**Task to carry out**.
Write out every line of the material below word for word, changing nothing.

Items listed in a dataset

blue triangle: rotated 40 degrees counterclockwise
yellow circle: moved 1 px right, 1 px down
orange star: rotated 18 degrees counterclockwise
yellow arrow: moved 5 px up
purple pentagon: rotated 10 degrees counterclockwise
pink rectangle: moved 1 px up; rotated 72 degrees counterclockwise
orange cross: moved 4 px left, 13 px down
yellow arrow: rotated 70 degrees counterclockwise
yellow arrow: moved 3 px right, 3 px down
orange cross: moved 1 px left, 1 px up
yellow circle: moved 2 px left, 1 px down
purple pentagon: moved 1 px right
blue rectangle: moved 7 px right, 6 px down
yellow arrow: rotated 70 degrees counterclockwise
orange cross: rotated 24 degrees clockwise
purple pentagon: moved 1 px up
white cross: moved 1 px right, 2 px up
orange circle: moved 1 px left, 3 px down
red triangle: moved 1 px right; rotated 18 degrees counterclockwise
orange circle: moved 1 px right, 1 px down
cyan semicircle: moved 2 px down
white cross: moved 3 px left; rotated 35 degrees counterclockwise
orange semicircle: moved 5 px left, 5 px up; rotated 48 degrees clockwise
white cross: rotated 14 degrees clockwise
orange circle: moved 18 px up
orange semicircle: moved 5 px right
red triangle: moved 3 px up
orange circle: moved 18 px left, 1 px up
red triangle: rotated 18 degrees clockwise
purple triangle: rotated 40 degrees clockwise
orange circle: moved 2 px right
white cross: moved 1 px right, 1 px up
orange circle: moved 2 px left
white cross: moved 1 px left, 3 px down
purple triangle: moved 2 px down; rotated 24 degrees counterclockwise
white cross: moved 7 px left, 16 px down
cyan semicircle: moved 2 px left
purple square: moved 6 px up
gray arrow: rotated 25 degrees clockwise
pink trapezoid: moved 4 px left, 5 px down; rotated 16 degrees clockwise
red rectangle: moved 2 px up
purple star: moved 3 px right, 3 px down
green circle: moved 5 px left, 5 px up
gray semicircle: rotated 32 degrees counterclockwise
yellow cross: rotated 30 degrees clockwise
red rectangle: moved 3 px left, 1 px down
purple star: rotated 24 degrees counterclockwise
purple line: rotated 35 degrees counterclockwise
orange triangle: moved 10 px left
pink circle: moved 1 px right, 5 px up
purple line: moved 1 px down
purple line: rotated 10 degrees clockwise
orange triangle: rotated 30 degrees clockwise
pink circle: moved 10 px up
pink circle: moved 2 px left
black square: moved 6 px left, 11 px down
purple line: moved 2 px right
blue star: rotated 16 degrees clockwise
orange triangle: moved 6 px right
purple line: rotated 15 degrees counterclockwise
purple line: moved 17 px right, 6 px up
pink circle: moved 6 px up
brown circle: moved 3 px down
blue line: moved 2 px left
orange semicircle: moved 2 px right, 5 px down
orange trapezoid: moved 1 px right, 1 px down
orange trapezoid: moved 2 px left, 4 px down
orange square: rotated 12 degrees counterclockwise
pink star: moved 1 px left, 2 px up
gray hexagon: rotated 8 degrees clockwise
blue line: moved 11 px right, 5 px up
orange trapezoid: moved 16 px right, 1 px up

**Reply**.
blue triangle: rotated 40 degrees counterclockwise
yellow circle: moved 1 px right, 1 px down
orange star: rotated 18 degrees counterclockwise
yellow arrow: moved 5 px up
purple pentagon: rotated 10 degrees counterclockwise
pink rectangle: moved 1 px up; rotated 72 degrees counterclockwise
orange cross: moved 4 px left, 13 px down
yellow arrow: rotated 70 degrees counterclockwise
yellow arrow: moved 3 px right, 3 px down
orange cross: moved 1 px left, 1 px up
yellow circle: moved 2 px left, 1 px down
purple pentagon: moved 1 px right
blue rectangle: moved 7 px right, 6 px down
yellow arrow: rotated 70 degrees counterclockwise
orange cross: rotated 24 degrees clockwise
purple pentagon: moved 1 px up
white cross: moved 1 px right, 2 px up
orange circle: moved 1 px left, 3 px down
red triangle: moved 1 px right; rotated 18 degrees counterclockwise
orange circle: moved 1 px right, 1 px down
cyan semicircle: moved 2 px down
white cross: moved 3 px left; rotated 35 degrees counterclockwise
orange semicircle: moved 5 px left, 5 px up; rotated 48 degrees clockwise
white cross: rotated 14 degrees clockwise
orange circle: moved 18 px up
orange semicircle: moved 5 px right
red triangle: moved 3 px up
orange circle: moved 18 px left, 1 px up
red triangle: rotated 18 degrees clockwise
purple triangle: rotated 40 degrees clockwise
orange circle: moved 2 px right
white cross: moved 1 px right, 1 px up
orange circle: moved 2 px left
white cross: moved 1 px left, 3 px down
purple triangle: moved 2 px down; rotated 24 degrees counterclockwise
white cross: moved 7 px left, 16 px down
cyan semicircle: moved 2 px left
purple square: moved 6 px up
gray arrow: rotated 25 degrees clockwise
pink trapezoid: moved 4 px left, 5 px down; rotated 16 degrees clockwise
red rectangle: moved 2 px up
purple star: moved 3 px right, 3 px down
green circle: moved 5 px left, 5 px up
gray semicircle: rotated 32 degrees counterclockwise
yellow cross: rotated 30 degrees clockwise
red rectangle: moved 3 px left, 1 px down
purple star: rotated 24 degrees counterclockwise
purple line: rotated 35 degrees counterclockwise
orange triangle: moved 10 px left
pink circle: moved 1 px right, 5 px up
purple line: moved 1 px down
purple line: rotated 10 degrees clockwise
orange triangle: rotated 30 degrees clockwise
pink circle: moved 10 px up
pink circle: moved 2 px left
black square: moved 6 px left, 11 px down
purple line: moved 2 px right
blue star: rotated 16 degrees clockwise
orange triangle: moved 6 px right
purple line: rotated 15 degrees counterclockwise
purple line: moved 17 px right, 6 px up
pink circle: moved 6 px up
brown circle: moved 3 px down
blue line: moved 2 px left
orange semicircle: moved 2 px right, 5 px down
orange trapezoid: moved 1 px right, 1 px down
orange trapezoid: moved 2 px left, 4 px down
orange square: rotated 12 degrees counterclockwise
pink star: moved 1 px left, 2 px up
gray hexagon: rotated 8 degrees clockwise
blue line: moved 11 px right, 5 px up
orange trapezoid: moved 16 px right, 1 px up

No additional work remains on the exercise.